Records shown:
____________
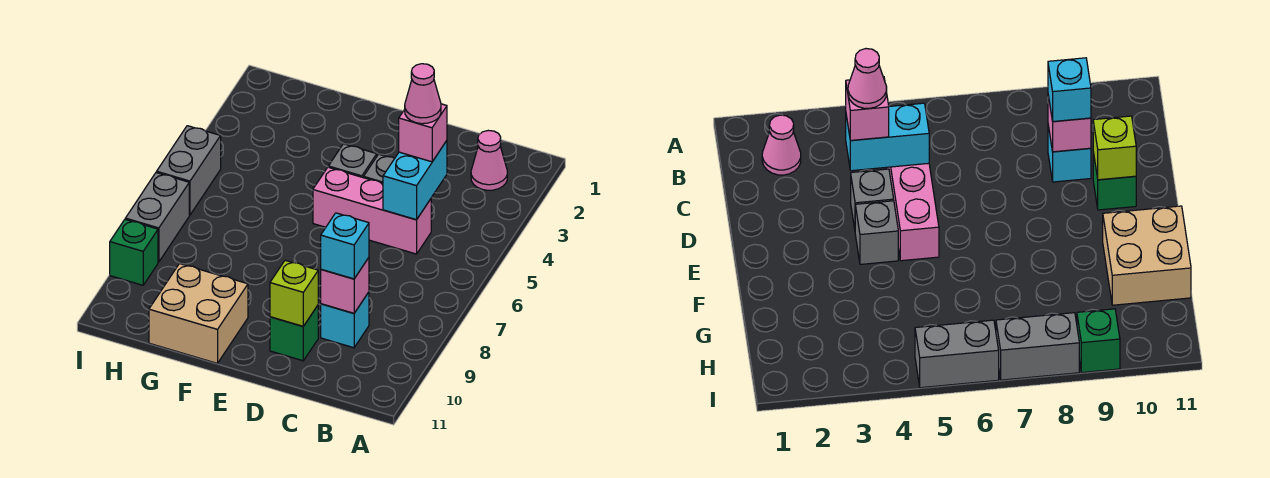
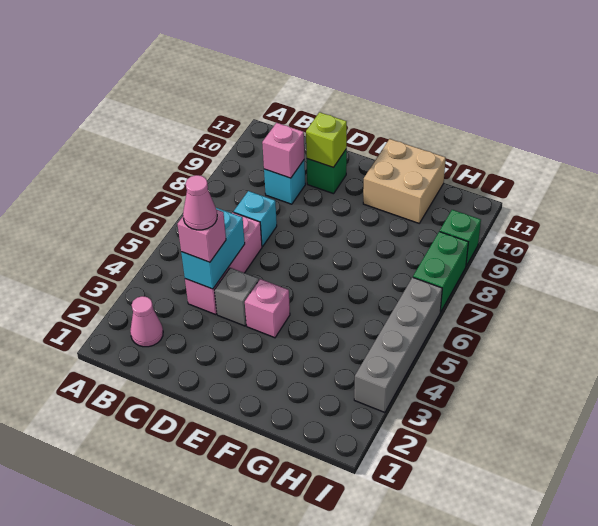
pink brick C5:E5 level 1 -> pink brick C4:C6 level 1
cyan brick C9 level 3 -> cyan brick C7 level 1
grey brick E4 level 1 -> pink brick E4 level 1
grey brick I5:I6 level 1 -> grey brick I3:I6 level 1
grey brick I7:I8 level 1 -> green brick I7:I8 level 1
____________
One line contains "grey brick I5:I6". Return that line and every later line through the end of the listing above, exactly, and nothing else.

Response to the task:
grey brick I5:I6 level 1 -> grey brick I3:I6 level 1
grey brick I7:I8 level 1 -> green brick I7:I8 level 1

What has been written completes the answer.